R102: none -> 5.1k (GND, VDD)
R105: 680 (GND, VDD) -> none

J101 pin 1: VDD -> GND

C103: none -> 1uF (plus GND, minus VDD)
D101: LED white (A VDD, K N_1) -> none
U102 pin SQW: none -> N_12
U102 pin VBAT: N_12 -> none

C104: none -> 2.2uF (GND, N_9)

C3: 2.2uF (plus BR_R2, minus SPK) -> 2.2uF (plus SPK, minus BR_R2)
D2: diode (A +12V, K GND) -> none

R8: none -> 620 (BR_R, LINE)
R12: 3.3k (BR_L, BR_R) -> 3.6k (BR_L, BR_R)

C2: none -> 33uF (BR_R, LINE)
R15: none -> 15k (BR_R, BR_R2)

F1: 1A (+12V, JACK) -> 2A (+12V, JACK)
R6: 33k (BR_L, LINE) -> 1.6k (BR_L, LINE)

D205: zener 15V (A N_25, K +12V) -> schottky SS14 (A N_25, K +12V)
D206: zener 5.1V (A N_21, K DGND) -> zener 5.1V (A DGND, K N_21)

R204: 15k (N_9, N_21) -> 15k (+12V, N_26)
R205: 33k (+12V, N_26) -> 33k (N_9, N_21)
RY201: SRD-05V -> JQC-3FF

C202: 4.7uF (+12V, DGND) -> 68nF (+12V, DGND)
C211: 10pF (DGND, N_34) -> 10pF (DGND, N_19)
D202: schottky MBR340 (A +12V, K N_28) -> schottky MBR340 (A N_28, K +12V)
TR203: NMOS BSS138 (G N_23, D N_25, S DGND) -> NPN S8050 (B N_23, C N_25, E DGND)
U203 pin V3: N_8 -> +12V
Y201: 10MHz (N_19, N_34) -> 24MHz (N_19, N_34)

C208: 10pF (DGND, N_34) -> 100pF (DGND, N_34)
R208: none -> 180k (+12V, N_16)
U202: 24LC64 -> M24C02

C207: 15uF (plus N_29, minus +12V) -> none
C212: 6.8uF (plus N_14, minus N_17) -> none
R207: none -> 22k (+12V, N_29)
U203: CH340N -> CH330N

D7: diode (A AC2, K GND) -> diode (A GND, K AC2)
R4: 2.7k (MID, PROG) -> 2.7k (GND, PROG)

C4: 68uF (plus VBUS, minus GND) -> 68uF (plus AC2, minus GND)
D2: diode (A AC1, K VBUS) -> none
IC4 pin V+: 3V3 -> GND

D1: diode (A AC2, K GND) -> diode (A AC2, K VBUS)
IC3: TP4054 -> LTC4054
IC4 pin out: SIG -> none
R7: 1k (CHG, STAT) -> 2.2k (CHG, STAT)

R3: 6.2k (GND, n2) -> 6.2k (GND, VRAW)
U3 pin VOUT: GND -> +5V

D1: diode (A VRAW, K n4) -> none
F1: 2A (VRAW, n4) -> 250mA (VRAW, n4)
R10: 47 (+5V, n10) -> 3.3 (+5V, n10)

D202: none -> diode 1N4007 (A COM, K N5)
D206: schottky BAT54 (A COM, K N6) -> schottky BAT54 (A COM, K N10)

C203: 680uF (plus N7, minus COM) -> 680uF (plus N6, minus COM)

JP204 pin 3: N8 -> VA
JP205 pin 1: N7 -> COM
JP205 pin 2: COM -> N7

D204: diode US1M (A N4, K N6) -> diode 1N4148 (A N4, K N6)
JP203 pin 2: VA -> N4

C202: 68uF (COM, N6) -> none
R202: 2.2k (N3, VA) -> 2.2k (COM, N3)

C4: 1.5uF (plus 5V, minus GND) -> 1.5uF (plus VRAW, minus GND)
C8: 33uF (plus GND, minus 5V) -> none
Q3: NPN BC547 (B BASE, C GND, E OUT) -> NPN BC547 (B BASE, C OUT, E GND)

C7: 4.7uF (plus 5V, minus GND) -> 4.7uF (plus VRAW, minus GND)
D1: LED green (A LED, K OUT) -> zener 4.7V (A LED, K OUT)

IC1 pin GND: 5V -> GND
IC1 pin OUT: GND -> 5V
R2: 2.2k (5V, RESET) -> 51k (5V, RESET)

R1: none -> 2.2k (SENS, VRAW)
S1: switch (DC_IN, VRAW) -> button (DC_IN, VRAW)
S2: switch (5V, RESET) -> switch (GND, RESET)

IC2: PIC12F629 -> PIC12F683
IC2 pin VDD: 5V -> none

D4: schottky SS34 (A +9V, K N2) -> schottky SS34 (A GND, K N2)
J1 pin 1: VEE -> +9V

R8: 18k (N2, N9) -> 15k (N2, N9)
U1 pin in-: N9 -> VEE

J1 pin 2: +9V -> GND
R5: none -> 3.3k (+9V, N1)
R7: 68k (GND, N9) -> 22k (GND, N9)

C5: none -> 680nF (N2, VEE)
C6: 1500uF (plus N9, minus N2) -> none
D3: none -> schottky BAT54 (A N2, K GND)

.....

**Aim of the exercise:** Every word in the records must appear in your copy exactly as it does above.

**Completed exercise:**
R102: none -> 5.1k (GND, VDD)
R105: 680 (GND, VDD) -> none

J101 pin 1: VDD -> GND

C103: none -> 1uF (plus GND, minus VDD)
D101: LED white (A VDD, K N_1) -> none
U102 pin SQW: none -> N_12
U102 pin VBAT: N_12 -> none

C104: none -> 2.2uF (GND, N_9)

C3: 2.2uF (plus BR_R2, minus SPK) -> 2.2uF (plus SPK, minus BR_R2)
D2: diode (A +12V, K GND) -> none

R8: none -> 620 (BR_R, LINE)
R12: 3.3k (BR_L, BR_R) -> 3.6k (BR_L, BR_R)

C2: none -> 33uF (BR_R, LINE)
R15: none -> 15k (BR_R, BR_R2)

F1: 1A (+12V, JACK) -> 2A (+12V, JACK)
R6: 33k (BR_L, LINE) -> 1.6k (BR_L, LINE)

D205: zener 15V (A N_25, K +12V) -> schottky SS14 (A N_25, K +12V)
D206: zener 5.1V (A N_21, K DGND) -> zener 5.1V (A DGND, K N_21)

R204: 15k (N_9, N_21) -> 15k (+12V, N_26)
R205: 33k (+12V, N_26) -> 33k (N_9, N_21)
RY201: SRD-05V -> JQC-3FF

C202: 4.7uF (+12V, DGND) -> 68nF (+12V, DGND)
C211: 10pF (DGND, N_34) -> 10pF (DGND, N_19)
D202: schottky MBR340 (A +12V, K N_28) -> schottky MBR340 (A N_28, K +12V)
TR203: NMOS BSS138 (G N_23, D N_25, S DGND) -> NPN S8050 (B N_23, C N_25, E DGND)
U203 pin V3: N_8 -> +12V
Y201: 10MHz (N_19, N_34) -> 24MHz (N_19, N_34)

C208: 10pF (DGND, N_34) -> 100pF (DGND, N_34)
R208: none -> 180k (+12V, N_16)
U202: 24LC64 -> M24C02

C207: 15uF (plus N_29, minus +12V) -> none
C212: 6.8uF (plus N_14, minus N_17) -> none
R207: none -> 22k (+12V, N_29)
U203: CH340N -> CH330N

D7: diode (A AC2, K GND) -> diode (A GND, K AC2)
R4: 2.7k (MID, PROG) -> 2.7k (GND, PROG)

C4: 68uF (plus VBUS, minus GND) -> 68uF (plus AC2, minus GND)
D2: diode (A AC1, K VBUS) -> none
IC4 pin V+: 3V3 -> GND

D1: diode (A AC2, K GND) -> diode (A AC2, K VBUS)
IC3: TP4054 -> LTC4054
IC4 pin out: SIG -> none
R7: 1k (CHG, STAT) -> 2.2k (CHG, STAT)

R3: 6.2k (GND, n2) -> 6.2k (GND, VRAW)
U3 pin VOUT: GND -> +5V

D1: diode (A VRAW, K n4) -> none
F1: 2A (VRAW, n4) -> 250mA (VRAW, n4)
R10: 47 (+5V, n10) -> 3.3 (+5V, n10)

D202: none -> diode 1N4007 (A COM, K N5)
D206: schottky BAT54 (A COM, K N6) -> schottky BAT54 (A COM, K N10)

C203: 680uF (plus N7, minus COM) -> 680uF (plus N6, minus COM)

JP204 pin 3: N8 -> VA
JP205 pin 1: N7 -> COM
JP205 pin 2: COM -> N7

D204: diode US1M (A N4, K N6) -> diode 1N4148 (A N4, K N6)
JP203 pin 2: VA -> N4

C202: 68uF (COM, N6) -> none
R202: 2.2k (N3, VA) -> 2.2k (COM, N3)

C4: 1.5uF (plus 5V, minus GND) -> 1.5uF (plus VRAW, minus GND)
C8: 33uF (plus GND, minus 5V) -> none
Q3: NPN BC547 (B BASE, C GND, E OUT) -> NPN BC547 (B BASE, C OUT, E GND)

C7: 4.7uF (plus 5V, minus GND) -> 4.7uF (plus VRAW, minus GND)
D1: LED green (A LED, K OUT) -> zener 4.7V (A LED, K OUT)

IC1 pin GND: 5V -> GND
IC1 pin OUT: GND -> 5V
R2: 2.2k (5V, RESET) -> 51k (5V, RESET)

R1: none -> 2.2k (SENS, VRAW)
S1: switch (DC_IN, VRAW) -> button (DC_IN, VRAW)
S2: switch (5V, RESET) -> switch (GND, RESET)

IC2: PIC12F629 -> PIC12F683
IC2 pin VDD: 5V -> none

D4: schottky SS34 (A +9V, K N2) -> schottky SS34 (A GND, K N2)
J1 pin 1: VEE -> +9V

R8: 18k (N2, N9) -> 15k (N2, N9)
U1 pin in-: N9 -> VEE

J1 pin 2: +9V -> GND
R5: none -> 3.3k (+9V, N1)
R7: 68k (GND, N9) -> 22k (GND, N9)

C5: none -> 680nF (N2, VEE)
C6: 1500uF (plus N9, minus N2) -> none
D3: none -> schottky BAT54 (A N2, K GND)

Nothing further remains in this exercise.